## EXERCISE
An exact transcript is required of the lines below, from the one containing "none -> cyan brick J3 level 1" through the very last; leave every picture out of it.

MATERIAL SUPPLIED below:

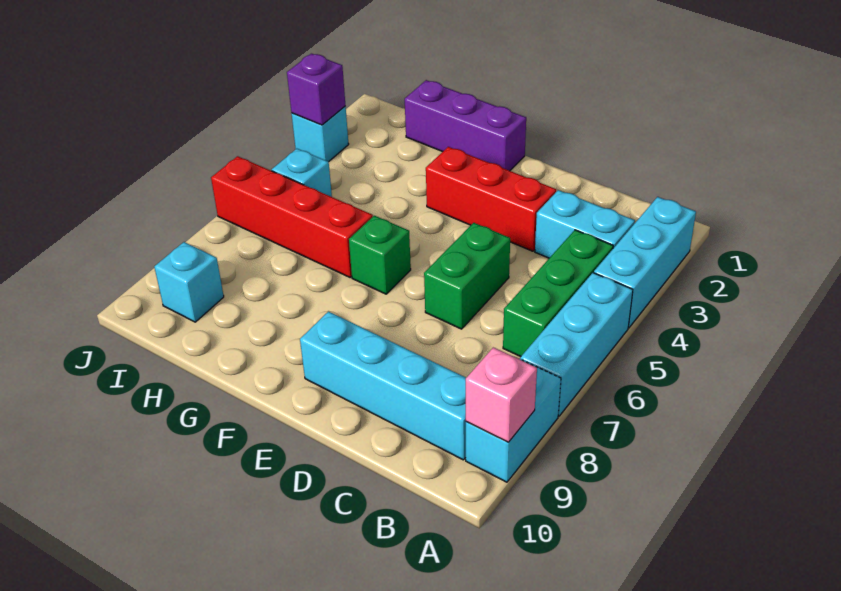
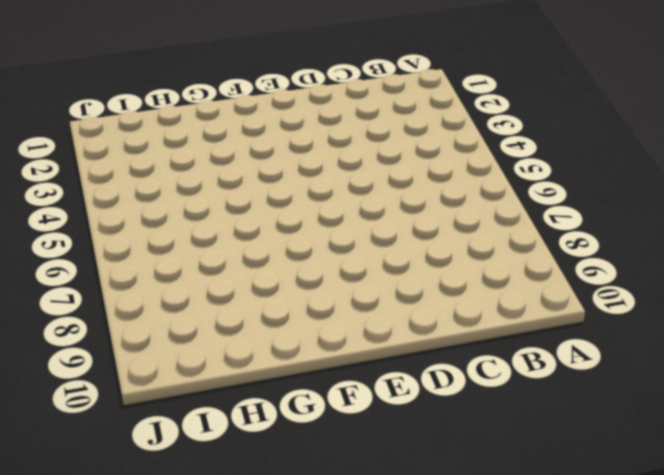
none -> cyan brick A2:A4 level 1
none -> cyan brick A5:A7 level 1
none -> cyan brick A8:A9 level 1

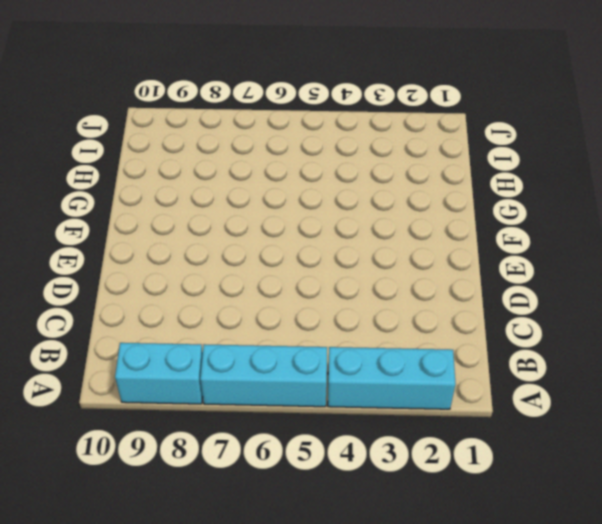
none -> cyan brick B3:C3 level 1
none -> green brick B4:B6 level 1
none -> cyan brick B9:E9 level 1

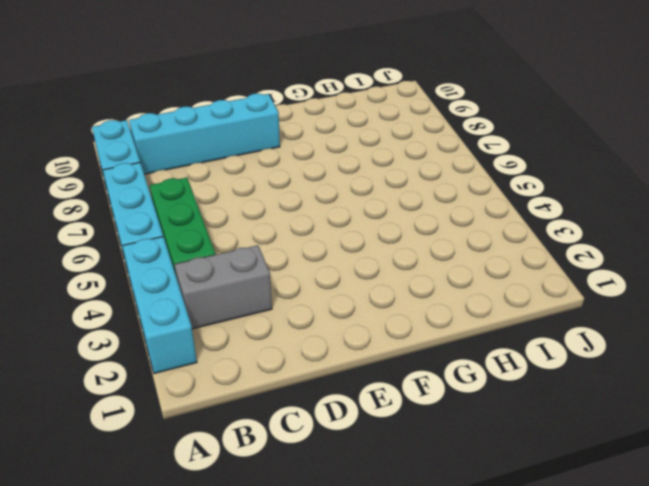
grey brick B3:C3 level 1 -> cyan brick B3:C3 level 1
none -> red brick D3:F3 level 1
none -> green brick D5:D6 level 1
none -> purple brick F1:H1 level 1

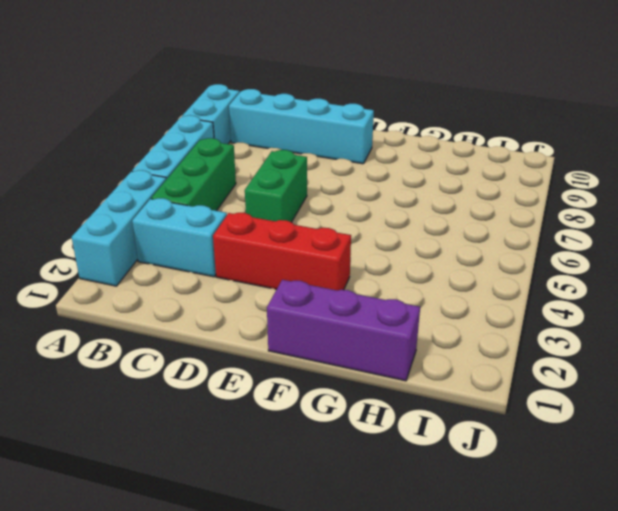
none -> green brick F6 level 1
none -> red brick G6:J6 level 1
none -> cyan brick I5 level 1

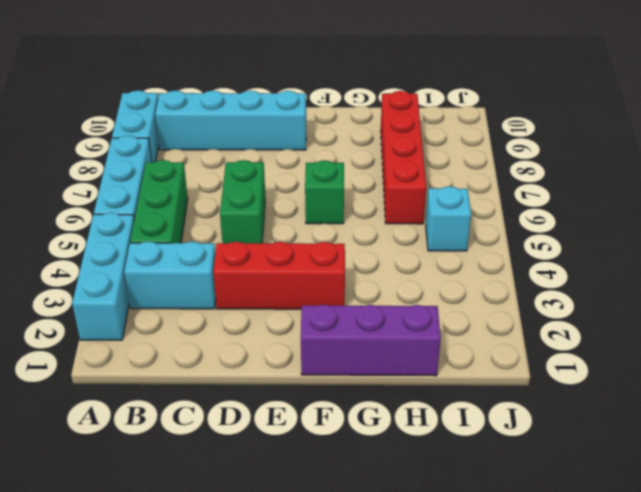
red brick H6:H9 level 1 -> red brick G6:J6 level 1
none -> cyan brick I9 level 1
none -> cyan brick J3 level 1
none -> pink brick A9 level 2

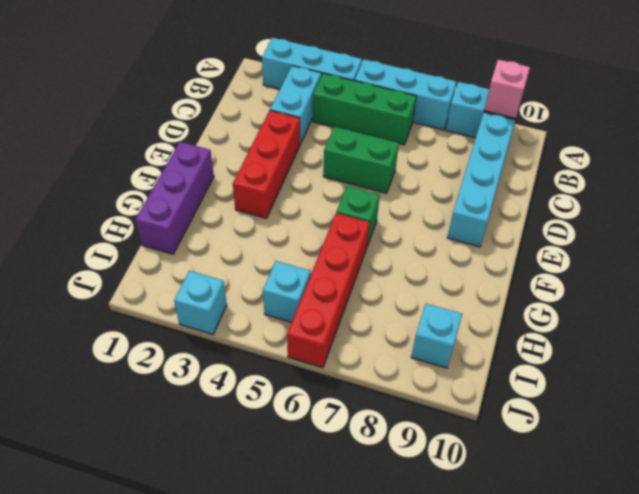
none -> purple brick J3 level 2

End of MATERIAL SUPPLIED.

## RESPONSE BOX
none -> cyan brick J3 level 1
none -> pink brick A9 level 2

none -> purple brick J3 level 2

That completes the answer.